* _TASK DIRECTIONS_: From the first line of the records below through the line containing "black candle: 0 -> 2", copy everything exactly and nothing more.

*** GIVEN ENTRIES

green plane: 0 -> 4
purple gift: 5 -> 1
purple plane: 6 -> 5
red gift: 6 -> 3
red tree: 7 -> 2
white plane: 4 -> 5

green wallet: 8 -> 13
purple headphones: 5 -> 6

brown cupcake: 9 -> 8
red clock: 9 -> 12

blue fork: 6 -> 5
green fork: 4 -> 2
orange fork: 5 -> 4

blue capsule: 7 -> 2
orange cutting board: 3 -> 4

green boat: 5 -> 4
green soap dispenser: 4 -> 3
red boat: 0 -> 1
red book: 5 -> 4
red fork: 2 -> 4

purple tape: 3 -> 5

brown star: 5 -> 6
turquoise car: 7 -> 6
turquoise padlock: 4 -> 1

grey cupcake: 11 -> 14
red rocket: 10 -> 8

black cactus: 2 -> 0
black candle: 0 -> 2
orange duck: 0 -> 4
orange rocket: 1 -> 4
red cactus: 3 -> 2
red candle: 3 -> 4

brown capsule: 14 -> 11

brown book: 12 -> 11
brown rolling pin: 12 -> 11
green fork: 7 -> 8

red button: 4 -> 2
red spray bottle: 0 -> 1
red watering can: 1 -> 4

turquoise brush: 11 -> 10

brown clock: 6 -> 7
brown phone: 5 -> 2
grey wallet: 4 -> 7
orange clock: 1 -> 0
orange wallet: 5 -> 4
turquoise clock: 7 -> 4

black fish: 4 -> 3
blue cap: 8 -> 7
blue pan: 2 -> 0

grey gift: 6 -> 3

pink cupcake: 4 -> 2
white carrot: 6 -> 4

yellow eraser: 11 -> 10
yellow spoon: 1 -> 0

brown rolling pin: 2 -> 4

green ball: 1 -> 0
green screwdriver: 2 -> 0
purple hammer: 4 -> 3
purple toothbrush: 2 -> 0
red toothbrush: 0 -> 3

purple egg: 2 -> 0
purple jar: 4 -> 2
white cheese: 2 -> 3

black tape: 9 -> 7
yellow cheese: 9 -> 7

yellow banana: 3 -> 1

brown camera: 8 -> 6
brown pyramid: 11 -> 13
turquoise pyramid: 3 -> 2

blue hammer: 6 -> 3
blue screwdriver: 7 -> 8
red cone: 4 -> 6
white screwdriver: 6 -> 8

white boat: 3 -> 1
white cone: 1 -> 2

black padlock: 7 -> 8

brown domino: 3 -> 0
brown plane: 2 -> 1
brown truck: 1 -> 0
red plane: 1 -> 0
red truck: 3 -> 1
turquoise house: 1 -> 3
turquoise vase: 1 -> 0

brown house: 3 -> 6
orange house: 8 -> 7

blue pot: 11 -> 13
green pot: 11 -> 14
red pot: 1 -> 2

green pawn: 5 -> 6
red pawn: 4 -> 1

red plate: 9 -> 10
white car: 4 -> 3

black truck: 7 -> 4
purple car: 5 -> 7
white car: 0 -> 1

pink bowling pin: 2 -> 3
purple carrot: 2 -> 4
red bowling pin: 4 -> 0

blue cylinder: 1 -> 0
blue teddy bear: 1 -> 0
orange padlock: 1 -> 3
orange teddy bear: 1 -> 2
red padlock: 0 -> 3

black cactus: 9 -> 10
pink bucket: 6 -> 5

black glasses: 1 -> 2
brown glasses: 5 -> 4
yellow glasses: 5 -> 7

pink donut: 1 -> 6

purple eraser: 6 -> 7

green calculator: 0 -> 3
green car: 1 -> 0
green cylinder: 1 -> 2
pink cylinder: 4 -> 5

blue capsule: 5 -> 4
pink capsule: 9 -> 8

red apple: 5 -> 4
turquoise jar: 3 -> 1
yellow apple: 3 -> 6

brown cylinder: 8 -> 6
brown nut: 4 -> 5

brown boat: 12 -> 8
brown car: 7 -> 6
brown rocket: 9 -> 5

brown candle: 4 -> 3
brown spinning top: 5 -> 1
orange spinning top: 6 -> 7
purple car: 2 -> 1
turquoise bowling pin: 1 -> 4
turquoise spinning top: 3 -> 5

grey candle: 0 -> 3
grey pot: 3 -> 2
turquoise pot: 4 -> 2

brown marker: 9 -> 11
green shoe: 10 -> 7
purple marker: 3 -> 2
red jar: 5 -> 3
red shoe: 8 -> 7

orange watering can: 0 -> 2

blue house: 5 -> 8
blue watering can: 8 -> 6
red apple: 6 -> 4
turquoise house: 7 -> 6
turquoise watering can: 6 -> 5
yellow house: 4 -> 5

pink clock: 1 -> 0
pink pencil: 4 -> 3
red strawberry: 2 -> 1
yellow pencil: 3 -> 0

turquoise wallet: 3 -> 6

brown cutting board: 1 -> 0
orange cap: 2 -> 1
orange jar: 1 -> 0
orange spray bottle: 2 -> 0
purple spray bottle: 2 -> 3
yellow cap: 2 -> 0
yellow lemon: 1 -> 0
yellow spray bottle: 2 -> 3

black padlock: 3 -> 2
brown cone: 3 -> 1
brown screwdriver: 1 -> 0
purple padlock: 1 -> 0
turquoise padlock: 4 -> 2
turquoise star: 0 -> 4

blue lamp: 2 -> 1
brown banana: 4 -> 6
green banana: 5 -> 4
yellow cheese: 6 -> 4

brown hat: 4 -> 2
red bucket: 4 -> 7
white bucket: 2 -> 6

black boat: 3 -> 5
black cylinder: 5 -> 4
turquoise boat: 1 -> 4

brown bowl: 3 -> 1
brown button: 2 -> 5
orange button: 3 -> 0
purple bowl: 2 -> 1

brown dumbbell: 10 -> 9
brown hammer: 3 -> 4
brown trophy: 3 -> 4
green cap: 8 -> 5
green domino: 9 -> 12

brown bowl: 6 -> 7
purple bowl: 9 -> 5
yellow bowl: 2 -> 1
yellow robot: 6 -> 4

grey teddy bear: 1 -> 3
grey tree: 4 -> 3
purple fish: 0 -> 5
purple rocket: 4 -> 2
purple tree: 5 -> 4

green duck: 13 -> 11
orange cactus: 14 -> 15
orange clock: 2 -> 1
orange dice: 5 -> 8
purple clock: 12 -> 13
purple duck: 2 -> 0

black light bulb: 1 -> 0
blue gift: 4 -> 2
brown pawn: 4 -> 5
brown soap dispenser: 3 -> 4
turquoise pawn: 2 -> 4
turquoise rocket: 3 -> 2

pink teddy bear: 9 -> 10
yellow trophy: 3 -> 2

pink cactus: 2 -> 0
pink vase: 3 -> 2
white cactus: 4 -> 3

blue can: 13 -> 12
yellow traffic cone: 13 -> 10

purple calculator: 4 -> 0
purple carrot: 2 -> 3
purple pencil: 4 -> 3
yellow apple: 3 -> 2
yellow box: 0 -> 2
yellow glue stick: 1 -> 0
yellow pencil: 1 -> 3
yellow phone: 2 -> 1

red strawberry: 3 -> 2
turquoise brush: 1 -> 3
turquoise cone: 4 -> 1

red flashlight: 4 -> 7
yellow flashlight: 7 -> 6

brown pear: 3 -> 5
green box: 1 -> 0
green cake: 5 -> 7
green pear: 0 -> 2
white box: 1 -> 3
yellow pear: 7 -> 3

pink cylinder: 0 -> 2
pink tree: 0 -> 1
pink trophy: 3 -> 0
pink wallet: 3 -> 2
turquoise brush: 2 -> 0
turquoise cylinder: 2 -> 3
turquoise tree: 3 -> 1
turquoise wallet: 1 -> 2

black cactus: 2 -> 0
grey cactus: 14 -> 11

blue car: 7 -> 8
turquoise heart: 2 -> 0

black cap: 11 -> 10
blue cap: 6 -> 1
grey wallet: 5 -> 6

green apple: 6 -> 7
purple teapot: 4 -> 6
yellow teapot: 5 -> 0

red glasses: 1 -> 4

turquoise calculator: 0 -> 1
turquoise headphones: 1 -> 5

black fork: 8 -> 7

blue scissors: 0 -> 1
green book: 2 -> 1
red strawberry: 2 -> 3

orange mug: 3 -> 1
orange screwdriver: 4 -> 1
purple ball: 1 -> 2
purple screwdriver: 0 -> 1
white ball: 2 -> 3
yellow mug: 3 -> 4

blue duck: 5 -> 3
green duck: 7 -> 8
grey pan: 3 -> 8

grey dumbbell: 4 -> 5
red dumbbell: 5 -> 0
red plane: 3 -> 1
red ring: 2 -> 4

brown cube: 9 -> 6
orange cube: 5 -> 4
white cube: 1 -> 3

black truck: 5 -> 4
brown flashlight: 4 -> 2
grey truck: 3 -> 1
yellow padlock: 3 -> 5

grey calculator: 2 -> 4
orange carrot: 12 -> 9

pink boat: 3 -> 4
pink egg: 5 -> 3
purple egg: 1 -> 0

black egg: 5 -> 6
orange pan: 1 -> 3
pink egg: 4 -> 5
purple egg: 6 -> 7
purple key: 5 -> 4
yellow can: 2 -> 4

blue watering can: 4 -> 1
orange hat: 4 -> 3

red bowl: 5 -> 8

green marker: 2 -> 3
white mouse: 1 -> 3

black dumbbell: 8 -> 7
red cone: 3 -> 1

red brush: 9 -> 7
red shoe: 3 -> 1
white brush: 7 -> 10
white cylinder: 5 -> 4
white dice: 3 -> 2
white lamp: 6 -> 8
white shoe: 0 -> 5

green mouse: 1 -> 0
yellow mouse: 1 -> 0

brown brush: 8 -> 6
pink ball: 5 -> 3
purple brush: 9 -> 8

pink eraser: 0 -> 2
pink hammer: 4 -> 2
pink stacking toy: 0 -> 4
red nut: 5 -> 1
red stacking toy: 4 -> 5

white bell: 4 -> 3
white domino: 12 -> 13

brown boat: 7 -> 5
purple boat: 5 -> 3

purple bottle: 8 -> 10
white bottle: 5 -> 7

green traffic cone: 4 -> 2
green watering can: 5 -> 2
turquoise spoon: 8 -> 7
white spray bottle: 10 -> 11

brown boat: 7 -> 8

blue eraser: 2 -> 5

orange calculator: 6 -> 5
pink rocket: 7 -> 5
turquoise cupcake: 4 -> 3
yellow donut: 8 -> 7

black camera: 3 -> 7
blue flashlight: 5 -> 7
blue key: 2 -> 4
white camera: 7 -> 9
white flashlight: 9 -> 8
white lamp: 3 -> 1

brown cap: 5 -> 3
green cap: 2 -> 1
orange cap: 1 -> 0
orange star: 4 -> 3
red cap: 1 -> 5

******

* _RESPONSE BELOW_:
green plane: 0 -> 4
purple gift: 5 -> 1
purple plane: 6 -> 5
red gift: 6 -> 3
red tree: 7 -> 2
white plane: 4 -> 5

green wallet: 8 -> 13
purple headphones: 5 -> 6

brown cupcake: 9 -> 8
red clock: 9 -> 12

blue fork: 6 -> 5
green fork: 4 -> 2
orange fork: 5 -> 4

blue capsule: 7 -> 2
orange cutting board: 3 -> 4

green boat: 5 -> 4
green soap dispenser: 4 -> 3
red boat: 0 -> 1
red book: 5 -> 4
red fork: 2 -> 4

purple tape: 3 -> 5

brown star: 5 -> 6
turquoise car: 7 -> 6
turquoise padlock: 4 -> 1

grey cupcake: 11 -> 14
red rocket: 10 -> 8

black cactus: 2 -> 0
black candle: 0 -> 2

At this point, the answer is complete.